▶ Information shown:
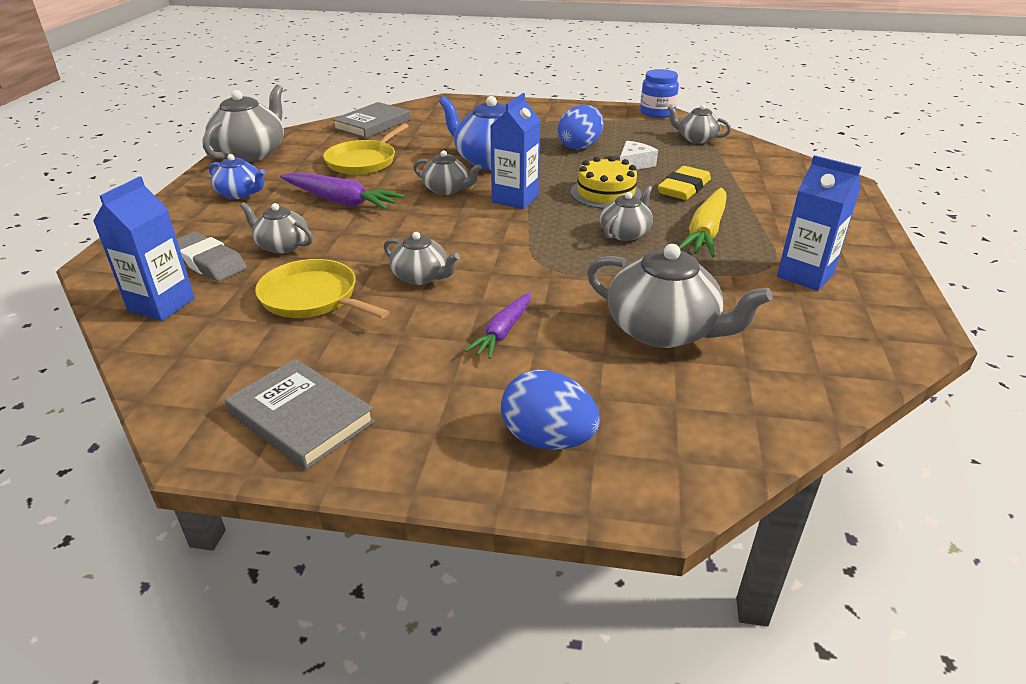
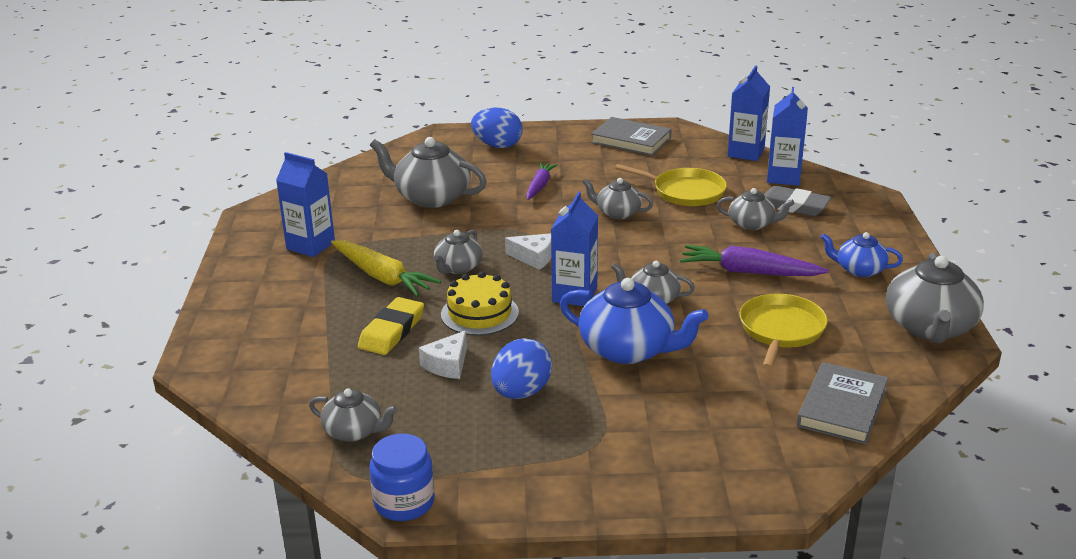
camera: 170 degrees right, 5 degrees down
(151, 359) = (746, 153): none -> blue carton
(542, 235) = (534, 257): none -> white cheese
(705, 232) = (382, 277): yellow carrot -> yellow carrot turned 120 degrees clockwise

▶ Assigned task: With the pictures left out, write out all of the data exactly.

▶ Task solution:
camera: 170 degrees right, 5 degrees down
(151, 359) = (746, 153): none -> blue carton
(542, 235) = (534, 257): none -> white cheese
(705, 232) = (382, 277): yellow carrot -> yellow carrot turned 120 degrees clockwise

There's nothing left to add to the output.